Aim of the exercise
Every line of the entries below from the one containing "C15: 1uF (plus" to the one containing "R25: 20k (VCC, W3) -> none", both ends included, must be written out exactly. No other line belongs in the answer.

Provided information
--------------------------------------------------

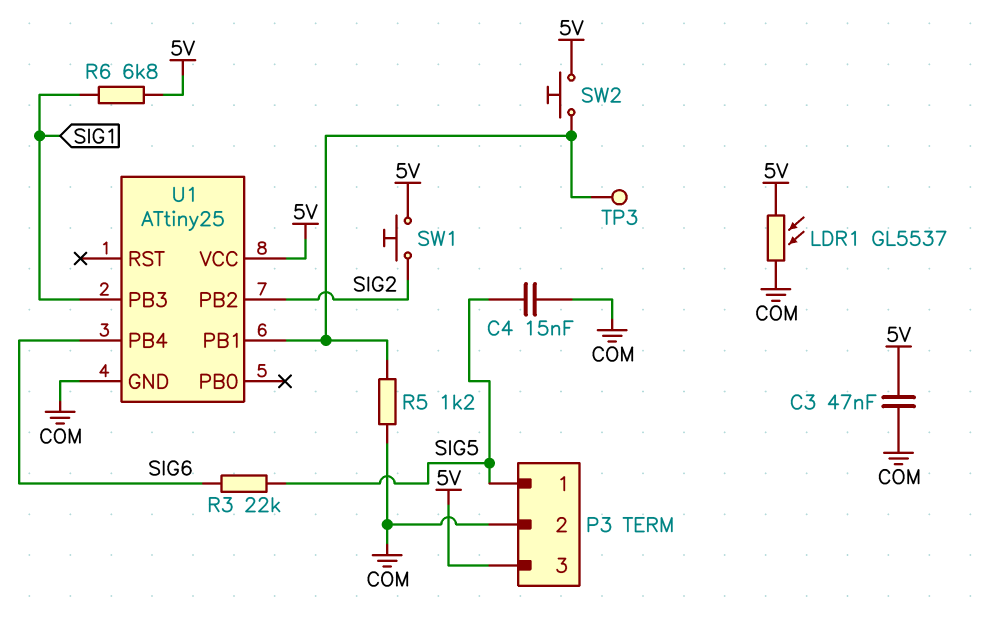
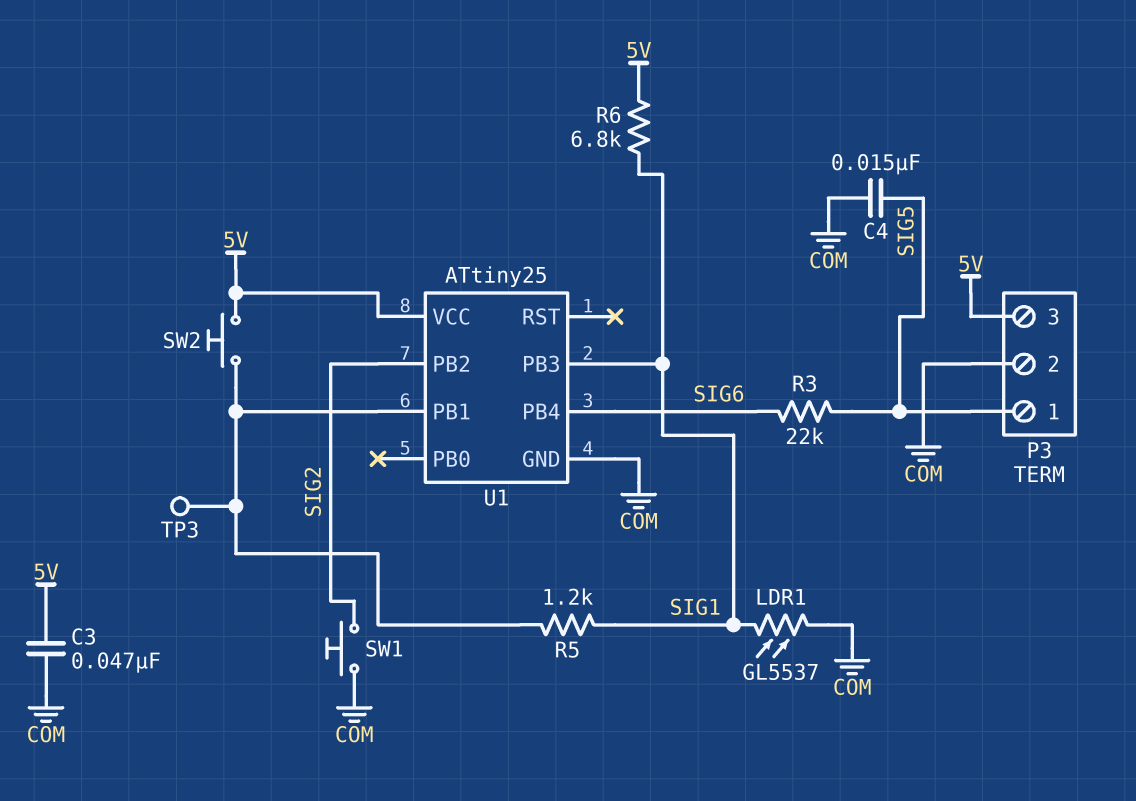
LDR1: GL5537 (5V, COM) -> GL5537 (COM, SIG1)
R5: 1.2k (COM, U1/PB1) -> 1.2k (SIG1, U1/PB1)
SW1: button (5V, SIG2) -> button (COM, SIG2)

--------------------------------------------------

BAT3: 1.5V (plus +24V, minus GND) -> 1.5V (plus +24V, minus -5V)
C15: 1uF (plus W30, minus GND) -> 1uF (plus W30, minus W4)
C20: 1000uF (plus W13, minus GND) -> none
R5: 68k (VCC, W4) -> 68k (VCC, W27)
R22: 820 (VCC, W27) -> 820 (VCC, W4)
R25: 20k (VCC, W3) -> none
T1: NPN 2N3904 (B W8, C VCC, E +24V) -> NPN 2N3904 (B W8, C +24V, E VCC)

--------------------------------------------------

Solution to the problem
C15: 1uF (plus W30, minus GND) -> 1uF (plus W30, minus W4)
C20: 1000uF (plus W13, minus GND) -> none
R5: 68k (VCC, W4) -> 68k (VCC, W27)
R22: 820 (VCC, W27) -> 820 (VCC, W4)
R25: 20k (VCC, W3) -> none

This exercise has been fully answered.